BEGIN

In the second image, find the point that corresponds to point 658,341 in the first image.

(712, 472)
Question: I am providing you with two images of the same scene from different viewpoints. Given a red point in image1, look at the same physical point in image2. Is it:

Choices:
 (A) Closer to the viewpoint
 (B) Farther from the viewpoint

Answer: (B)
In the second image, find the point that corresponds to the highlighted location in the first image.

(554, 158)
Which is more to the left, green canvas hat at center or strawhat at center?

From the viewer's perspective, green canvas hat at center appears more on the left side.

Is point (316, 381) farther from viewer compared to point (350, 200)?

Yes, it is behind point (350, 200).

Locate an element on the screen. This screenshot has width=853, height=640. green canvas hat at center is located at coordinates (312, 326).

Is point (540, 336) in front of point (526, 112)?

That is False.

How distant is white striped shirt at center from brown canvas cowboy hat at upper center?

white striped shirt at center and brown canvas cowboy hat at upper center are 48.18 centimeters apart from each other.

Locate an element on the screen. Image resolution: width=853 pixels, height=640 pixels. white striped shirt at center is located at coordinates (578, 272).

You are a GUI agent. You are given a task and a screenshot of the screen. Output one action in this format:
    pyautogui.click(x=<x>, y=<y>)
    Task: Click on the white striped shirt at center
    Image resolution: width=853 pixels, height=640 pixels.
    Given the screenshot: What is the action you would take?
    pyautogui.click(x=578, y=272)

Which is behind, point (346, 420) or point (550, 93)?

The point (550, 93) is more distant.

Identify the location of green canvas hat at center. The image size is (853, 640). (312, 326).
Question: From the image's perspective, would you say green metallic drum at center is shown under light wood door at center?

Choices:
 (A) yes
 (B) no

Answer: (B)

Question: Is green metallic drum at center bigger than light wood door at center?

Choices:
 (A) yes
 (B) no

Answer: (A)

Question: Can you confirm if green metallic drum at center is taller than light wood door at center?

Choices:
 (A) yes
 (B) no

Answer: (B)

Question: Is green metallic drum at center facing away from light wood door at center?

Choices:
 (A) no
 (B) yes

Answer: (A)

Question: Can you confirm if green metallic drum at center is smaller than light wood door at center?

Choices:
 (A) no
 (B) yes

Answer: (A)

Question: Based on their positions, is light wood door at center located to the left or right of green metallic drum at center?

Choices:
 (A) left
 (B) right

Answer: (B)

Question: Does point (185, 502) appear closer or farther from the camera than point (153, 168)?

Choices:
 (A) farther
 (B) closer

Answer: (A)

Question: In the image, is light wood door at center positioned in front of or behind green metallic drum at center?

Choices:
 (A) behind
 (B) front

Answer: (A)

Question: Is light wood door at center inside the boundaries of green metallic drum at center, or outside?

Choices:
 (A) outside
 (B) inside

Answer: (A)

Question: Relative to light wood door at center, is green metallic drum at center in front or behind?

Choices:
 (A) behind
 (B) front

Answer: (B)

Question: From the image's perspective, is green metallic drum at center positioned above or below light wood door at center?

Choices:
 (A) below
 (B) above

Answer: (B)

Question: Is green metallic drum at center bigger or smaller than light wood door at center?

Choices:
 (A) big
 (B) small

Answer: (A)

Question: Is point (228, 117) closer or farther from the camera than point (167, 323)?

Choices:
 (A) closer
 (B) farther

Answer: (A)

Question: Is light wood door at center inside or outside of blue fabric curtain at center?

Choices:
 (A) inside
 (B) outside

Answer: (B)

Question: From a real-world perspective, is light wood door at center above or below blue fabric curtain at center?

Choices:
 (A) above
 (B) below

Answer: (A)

END

Pick out each line of the listing above that contains the string "white", with case counting, and copy those lines out.

Result below
How distant is white striped shirt at center from brown canvas cowboy hat at upper center?
white striped shirt at center and brown canvas cowboy hat at upper center are 48.18 centimeters apart from each other.
Locate an element on the screen. Image resolution: width=853 pixels, height=640 pixels. white striped shirt at center is located at coordinates (578, 272).
    Task: Click on the white striped shirt at center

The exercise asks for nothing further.